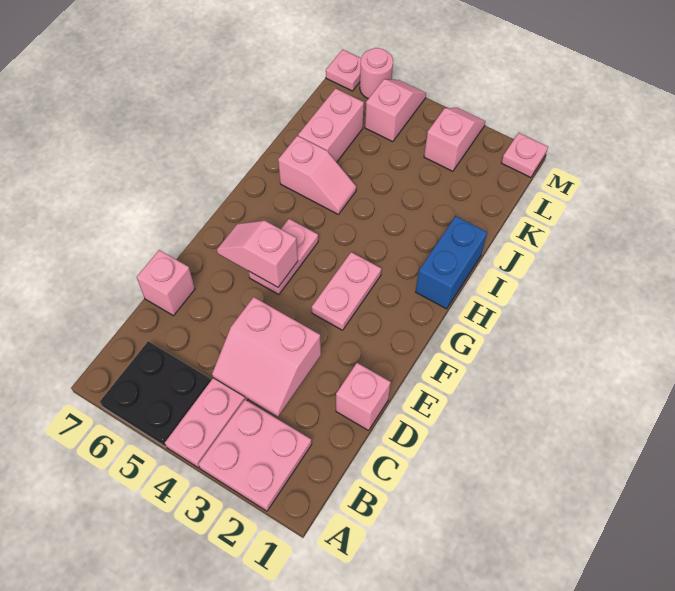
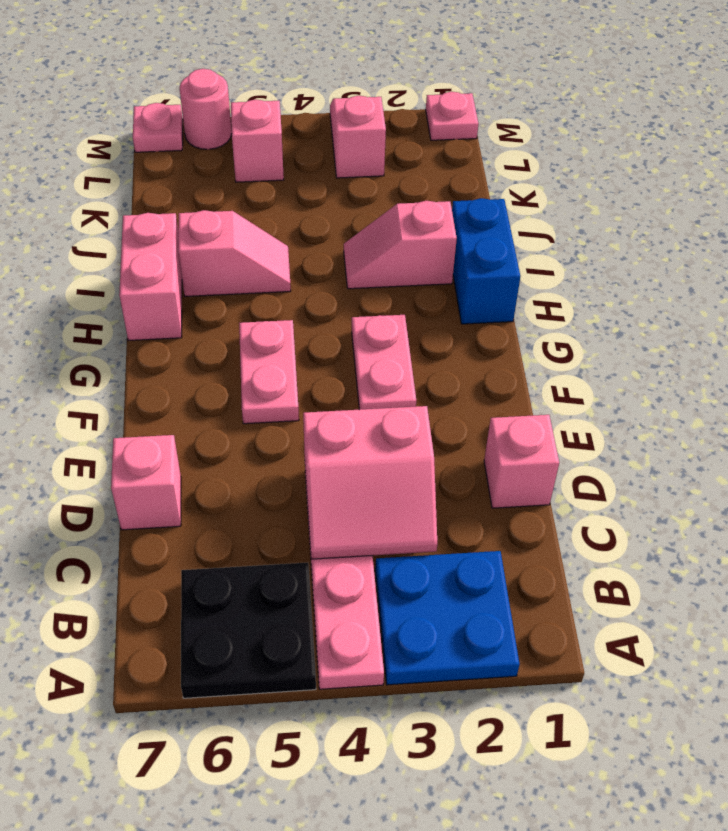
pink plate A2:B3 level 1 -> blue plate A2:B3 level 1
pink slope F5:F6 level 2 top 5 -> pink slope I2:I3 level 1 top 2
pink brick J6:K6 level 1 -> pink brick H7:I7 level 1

> **DIRECTIONS FOR THIS TASK**
Go through the listing above and retype each line exactly, apart from the pictures.

> **REPLY**
pink plate A2:B3 level 1 -> blue plate A2:B3 level 1
pink slope F5:F6 level 2 top 5 -> pink slope I2:I3 level 1 top 2
pink brick J6:K6 level 1 -> pink brick H7:I7 level 1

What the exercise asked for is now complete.